▶ [What this task involves]: Restrict the output to the lines below starting at the one that contains "128, 40, 63]" and ending at the one that contains "120 degrees counterclockwise", and restate them word for word, both ends included.

▶ [Provided data]:

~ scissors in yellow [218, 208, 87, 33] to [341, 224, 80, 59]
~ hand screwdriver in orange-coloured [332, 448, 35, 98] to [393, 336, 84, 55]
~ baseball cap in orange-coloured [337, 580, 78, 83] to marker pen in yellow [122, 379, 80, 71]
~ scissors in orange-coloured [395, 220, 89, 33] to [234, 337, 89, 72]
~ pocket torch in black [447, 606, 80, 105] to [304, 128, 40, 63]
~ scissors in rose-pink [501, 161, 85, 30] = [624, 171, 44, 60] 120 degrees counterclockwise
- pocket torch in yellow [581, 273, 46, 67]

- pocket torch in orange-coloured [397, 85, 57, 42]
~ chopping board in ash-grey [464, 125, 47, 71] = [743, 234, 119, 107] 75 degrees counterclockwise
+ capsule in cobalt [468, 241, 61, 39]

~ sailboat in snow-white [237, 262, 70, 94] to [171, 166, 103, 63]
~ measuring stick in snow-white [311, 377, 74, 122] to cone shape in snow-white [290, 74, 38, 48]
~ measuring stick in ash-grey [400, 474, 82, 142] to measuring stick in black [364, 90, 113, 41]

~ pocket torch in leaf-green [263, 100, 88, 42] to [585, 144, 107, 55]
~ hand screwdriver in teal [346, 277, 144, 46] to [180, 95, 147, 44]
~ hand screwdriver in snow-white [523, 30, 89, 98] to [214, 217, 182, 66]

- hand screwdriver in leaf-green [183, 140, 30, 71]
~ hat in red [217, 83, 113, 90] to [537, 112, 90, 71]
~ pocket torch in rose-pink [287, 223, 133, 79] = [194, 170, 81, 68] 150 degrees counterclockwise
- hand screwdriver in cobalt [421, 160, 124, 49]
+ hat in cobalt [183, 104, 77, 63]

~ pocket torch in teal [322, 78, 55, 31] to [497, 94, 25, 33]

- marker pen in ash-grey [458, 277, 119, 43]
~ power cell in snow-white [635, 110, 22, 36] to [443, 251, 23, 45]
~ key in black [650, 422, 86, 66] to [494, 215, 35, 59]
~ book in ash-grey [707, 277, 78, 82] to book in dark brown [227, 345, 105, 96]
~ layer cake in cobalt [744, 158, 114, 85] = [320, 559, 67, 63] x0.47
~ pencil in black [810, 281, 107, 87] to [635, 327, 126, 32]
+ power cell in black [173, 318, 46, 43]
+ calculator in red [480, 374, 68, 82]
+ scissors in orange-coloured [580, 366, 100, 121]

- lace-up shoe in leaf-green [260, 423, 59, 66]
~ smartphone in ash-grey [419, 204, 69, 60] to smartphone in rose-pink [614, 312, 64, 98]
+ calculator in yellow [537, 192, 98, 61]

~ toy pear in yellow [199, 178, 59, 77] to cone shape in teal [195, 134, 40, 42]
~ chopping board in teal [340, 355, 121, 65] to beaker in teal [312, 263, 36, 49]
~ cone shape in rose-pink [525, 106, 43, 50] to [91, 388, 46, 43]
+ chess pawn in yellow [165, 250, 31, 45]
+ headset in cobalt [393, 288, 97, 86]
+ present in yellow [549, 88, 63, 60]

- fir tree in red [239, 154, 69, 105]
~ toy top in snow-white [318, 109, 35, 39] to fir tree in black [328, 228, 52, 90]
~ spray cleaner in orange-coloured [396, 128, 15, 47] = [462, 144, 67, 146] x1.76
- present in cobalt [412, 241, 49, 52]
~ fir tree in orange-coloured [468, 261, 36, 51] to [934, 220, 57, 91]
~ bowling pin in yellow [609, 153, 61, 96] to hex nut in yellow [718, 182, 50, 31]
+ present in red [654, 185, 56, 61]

▶ [Solution]:
~ pocket torch in black [447, 606, 80, 105] to [304, 128, 40, 63]
~ scissors in rose-pink [501, 161, 85, 30] = [624, 171, 44, 60] 120 degrees counterclockwise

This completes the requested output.